- _Task data_:
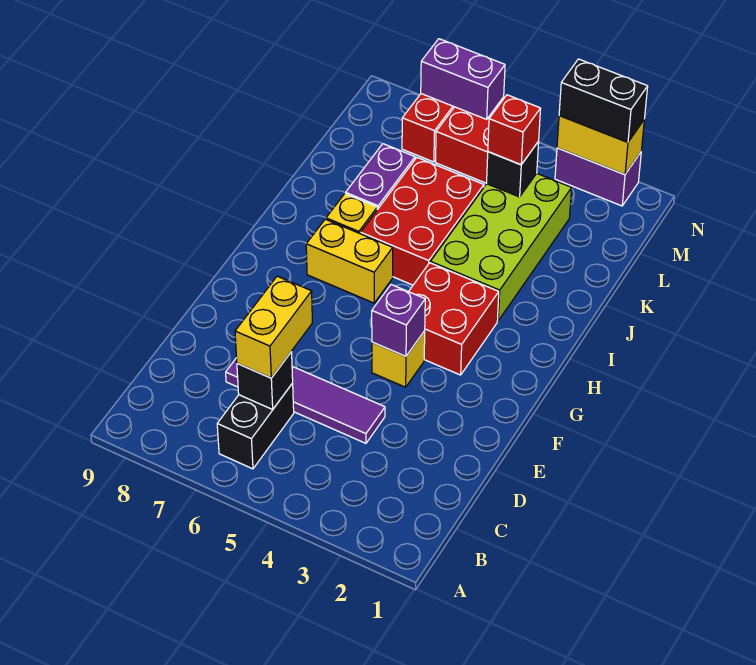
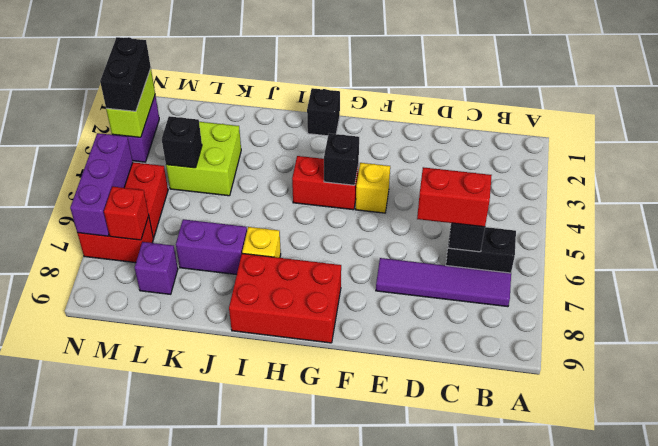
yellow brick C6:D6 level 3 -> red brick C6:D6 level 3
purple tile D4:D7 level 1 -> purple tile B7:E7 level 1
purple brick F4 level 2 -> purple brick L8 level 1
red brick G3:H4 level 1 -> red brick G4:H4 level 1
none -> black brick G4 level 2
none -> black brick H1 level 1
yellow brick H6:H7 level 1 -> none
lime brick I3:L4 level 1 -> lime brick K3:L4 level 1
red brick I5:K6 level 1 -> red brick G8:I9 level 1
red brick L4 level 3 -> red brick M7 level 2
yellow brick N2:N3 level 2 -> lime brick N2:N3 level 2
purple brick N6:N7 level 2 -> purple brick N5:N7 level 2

- _Work request_:
Return the preceding entries exactly, each word as given, but leave out any picture.

- _Task response_:
yellow brick C6:D6 level 3 -> red brick C6:D6 level 3
purple tile D4:D7 level 1 -> purple tile B7:E7 level 1
purple brick F4 level 2 -> purple brick L8 level 1
red brick G3:H4 level 1 -> red brick G4:H4 level 1
none -> black brick G4 level 2
none -> black brick H1 level 1
yellow brick H6:H7 level 1 -> none
lime brick I3:L4 level 1 -> lime brick K3:L4 level 1
red brick I5:K6 level 1 -> red brick G8:I9 level 1
red brick L4 level 3 -> red brick M7 level 2
yellow brick N2:N3 level 2 -> lime brick N2:N3 level 2
purple brick N6:N7 level 2 -> purple brick N5:N7 level 2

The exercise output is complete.